§ **What this task involves**
Write down the lines exactly as they appear, from the one that contains "(410, 445) = (537, 274): red" through the final line of the records, so that both ends are kept and no pictures come along.

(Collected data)

● ● ● ●

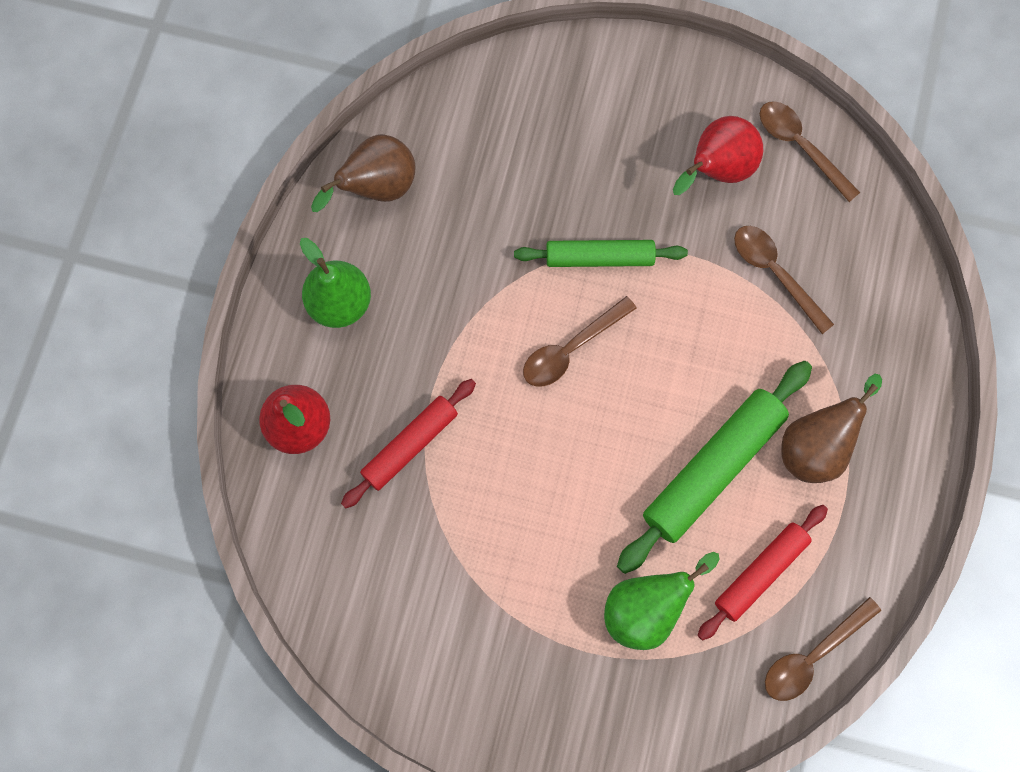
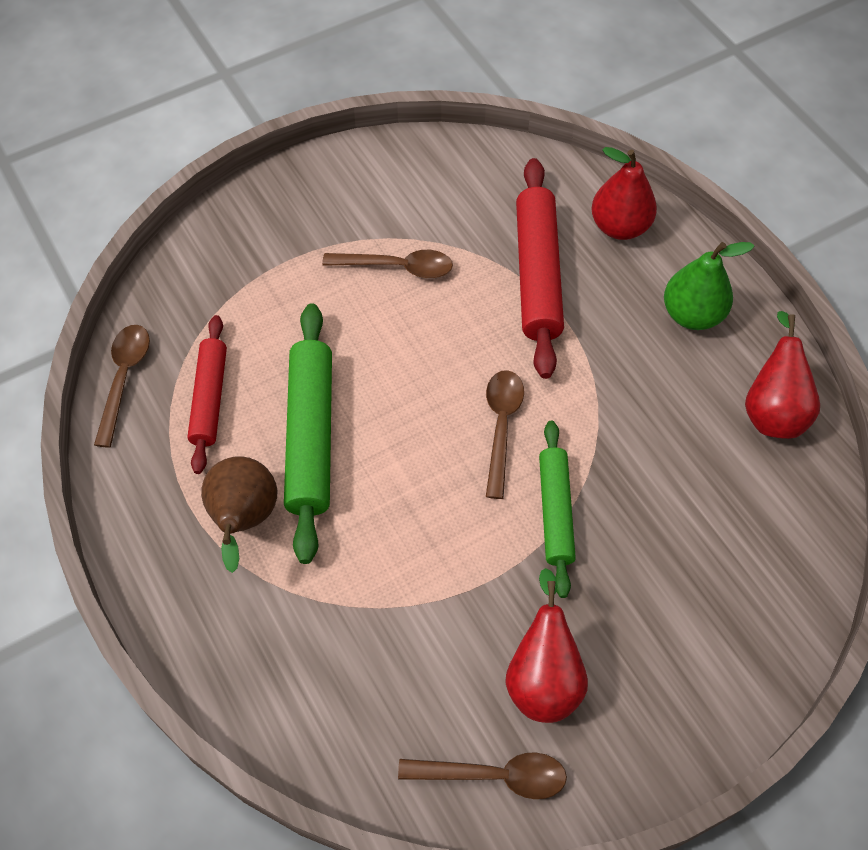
camera: 135 degrees right, 15 degrees down
(377, 188) = (772, 410): brown pear -> red pear
(410, 445) = (537, 274): red rolling pin -> red rolling pin, size x1.57
(599, 257) = (555, 512): green rolling pin -> green rolling pin turned 45 degrees counterclockwise
(646, 608) = (273, 312): green pear -> none
(775, 273) = (404, 631): brown spoon -> brown spoon (397, 267)

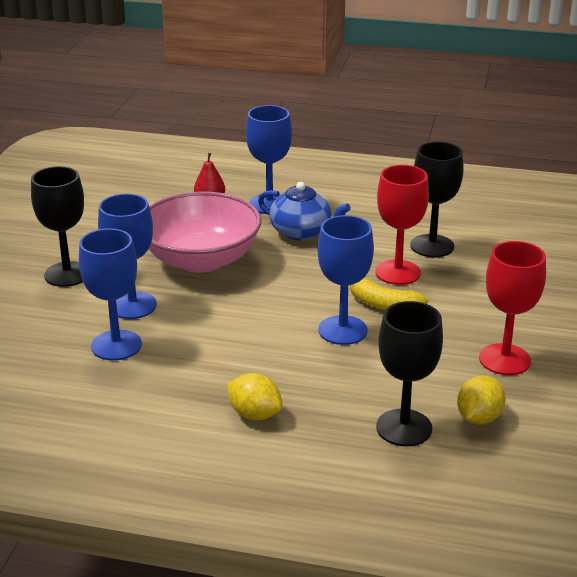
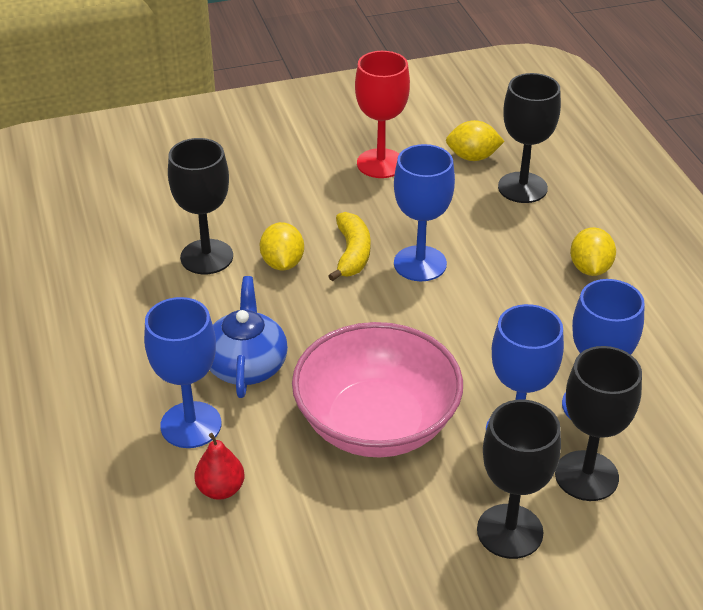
camera: 120 degrees left, 10 degrees up
(67, 317) = (586, 476): none -> black goblet
(398, 272) = (282, 263): red goblet -> yellow lemon

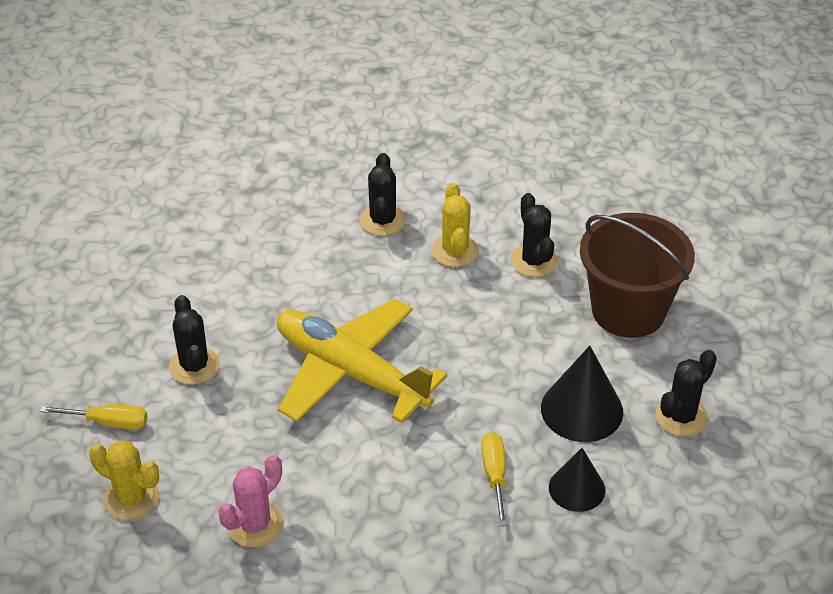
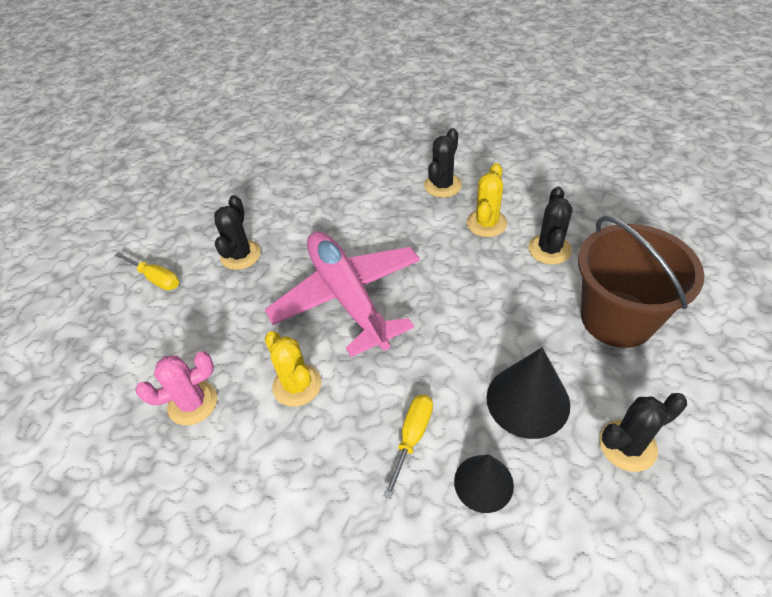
camera: 30 degrees right, 5 degrees up
(131, 498) = (127, 344): yellow cactus -> yellow cactus (297, 385)
(350, 372) = (347, 297): yellow plane -> pink plane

● ● ● ●

§ **Task response**
(410, 445) = (537, 274): red rolling pin -> red rolling pin, size x1.57
(599, 257) = (555, 512): green rolling pin -> green rolling pin turned 45 degrees counterclockwise
(646, 608) = (273, 312): green pear -> none
(775, 273) = (404, 631): brown spoon -> brown spoon (397, 267)

camera: 120 degrees left, 10 degrees up
(67, 317) = (586, 476): none -> black goblet
(398, 272) = (282, 263): red goblet -> yellow lemon

camera: 30 degrees right, 5 degrees up
(131, 498) = (127, 344): yellow cactus -> yellow cactus (297, 385)
(350, 372) = (347, 297): yellow plane -> pink plane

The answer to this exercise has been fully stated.